## Given entries
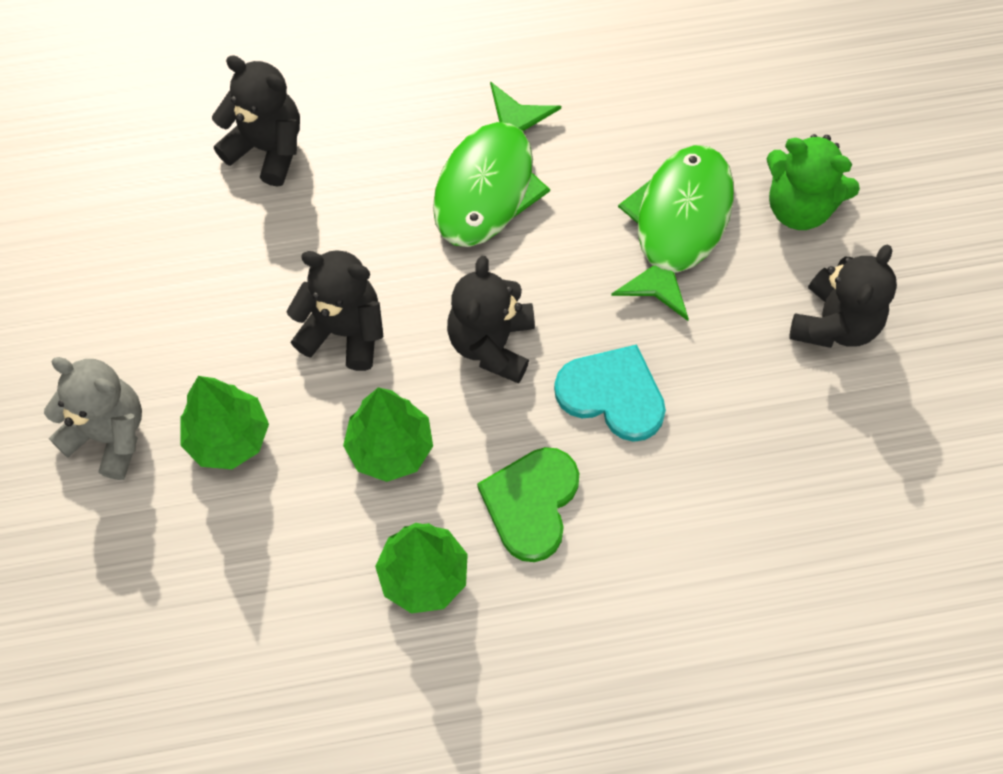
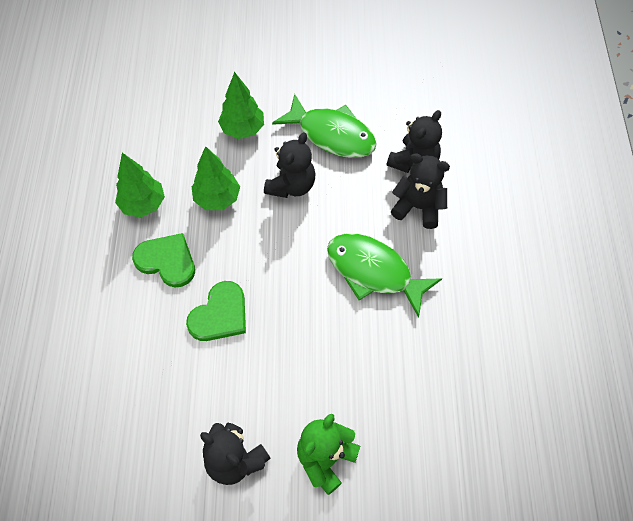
camera: 100 degrees right, 5 degrees down
(108, 434) = (257, 82): grey teddy bear -> none
(492, 343) = (267, 256): black teddy bear -> black teddy bear (418, 207)
(612, 394) = (220, 314): turquoise heart -> green heart
(678, 225) = (324, 375): green fish -> green fish (332, 135)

## Exercise prompt
Once the line containing "(492, 343) = (267, 256): black" is found, please retype it and every remaining line of the listing above, exactly, with nothing else.

## Result of this exercise
(492, 343) = (267, 256): black teddy bear -> black teddy bear (418, 207)
(612, 394) = (220, 314): turquoise heart -> green heart
(678, 225) = (324, 375): green fish -> green fish (332, 135)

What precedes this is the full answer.